(Data records)
- - - - - - -
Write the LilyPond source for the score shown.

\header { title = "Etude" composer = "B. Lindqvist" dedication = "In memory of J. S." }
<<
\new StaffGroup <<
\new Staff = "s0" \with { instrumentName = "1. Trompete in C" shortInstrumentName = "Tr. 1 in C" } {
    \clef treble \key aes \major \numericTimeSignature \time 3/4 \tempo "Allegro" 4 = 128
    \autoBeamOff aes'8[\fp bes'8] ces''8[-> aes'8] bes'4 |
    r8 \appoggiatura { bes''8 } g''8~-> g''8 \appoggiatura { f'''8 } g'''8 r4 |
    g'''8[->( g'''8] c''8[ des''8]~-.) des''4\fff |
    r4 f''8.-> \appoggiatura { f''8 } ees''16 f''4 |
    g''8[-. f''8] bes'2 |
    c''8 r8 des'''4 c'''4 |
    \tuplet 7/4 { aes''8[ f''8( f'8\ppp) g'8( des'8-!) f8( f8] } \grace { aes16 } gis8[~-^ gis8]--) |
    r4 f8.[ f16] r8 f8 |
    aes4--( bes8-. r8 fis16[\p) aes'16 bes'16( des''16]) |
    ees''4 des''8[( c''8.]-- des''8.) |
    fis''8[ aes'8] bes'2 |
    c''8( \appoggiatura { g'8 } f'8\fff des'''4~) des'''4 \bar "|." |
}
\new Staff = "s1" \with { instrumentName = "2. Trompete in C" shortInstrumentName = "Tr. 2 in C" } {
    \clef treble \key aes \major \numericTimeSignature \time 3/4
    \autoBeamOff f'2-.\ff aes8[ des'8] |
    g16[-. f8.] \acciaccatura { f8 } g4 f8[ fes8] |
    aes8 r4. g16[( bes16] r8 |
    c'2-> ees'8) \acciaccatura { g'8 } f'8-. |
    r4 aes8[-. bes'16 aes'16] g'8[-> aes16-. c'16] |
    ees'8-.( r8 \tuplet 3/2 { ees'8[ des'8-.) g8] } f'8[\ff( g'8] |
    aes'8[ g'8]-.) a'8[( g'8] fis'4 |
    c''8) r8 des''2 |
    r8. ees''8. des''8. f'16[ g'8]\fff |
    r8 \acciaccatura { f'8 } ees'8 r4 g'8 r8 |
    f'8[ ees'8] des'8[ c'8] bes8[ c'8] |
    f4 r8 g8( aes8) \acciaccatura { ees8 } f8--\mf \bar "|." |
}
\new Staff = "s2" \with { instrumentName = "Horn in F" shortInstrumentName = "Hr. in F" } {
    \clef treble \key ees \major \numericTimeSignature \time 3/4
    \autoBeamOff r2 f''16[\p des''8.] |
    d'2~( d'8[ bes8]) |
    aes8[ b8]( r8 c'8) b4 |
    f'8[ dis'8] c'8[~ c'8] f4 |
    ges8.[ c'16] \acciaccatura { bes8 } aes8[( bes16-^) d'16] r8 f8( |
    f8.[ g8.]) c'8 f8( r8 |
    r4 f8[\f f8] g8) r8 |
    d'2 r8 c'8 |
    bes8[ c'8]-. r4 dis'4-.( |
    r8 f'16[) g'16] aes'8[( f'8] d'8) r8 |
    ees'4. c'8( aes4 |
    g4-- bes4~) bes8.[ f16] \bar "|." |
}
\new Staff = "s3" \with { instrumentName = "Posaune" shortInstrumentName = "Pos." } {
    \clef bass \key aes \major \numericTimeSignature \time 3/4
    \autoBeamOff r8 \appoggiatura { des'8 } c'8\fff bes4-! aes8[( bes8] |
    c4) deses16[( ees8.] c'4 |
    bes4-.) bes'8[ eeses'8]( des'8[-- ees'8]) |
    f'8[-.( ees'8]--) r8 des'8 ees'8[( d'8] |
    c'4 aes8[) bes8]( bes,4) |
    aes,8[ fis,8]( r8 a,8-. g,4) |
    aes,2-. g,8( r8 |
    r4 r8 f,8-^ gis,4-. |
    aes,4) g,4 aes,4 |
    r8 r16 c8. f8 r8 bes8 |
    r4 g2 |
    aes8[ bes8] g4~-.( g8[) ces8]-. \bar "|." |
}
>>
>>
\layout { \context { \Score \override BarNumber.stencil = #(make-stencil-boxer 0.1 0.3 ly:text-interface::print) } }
- - - - - - -
_CHALLENGE_
Count how many lines of the material contain the string "time", treating uppercase and lowercase as different. Reply with the number alone.

_ANSWER FOR THE TASK_
4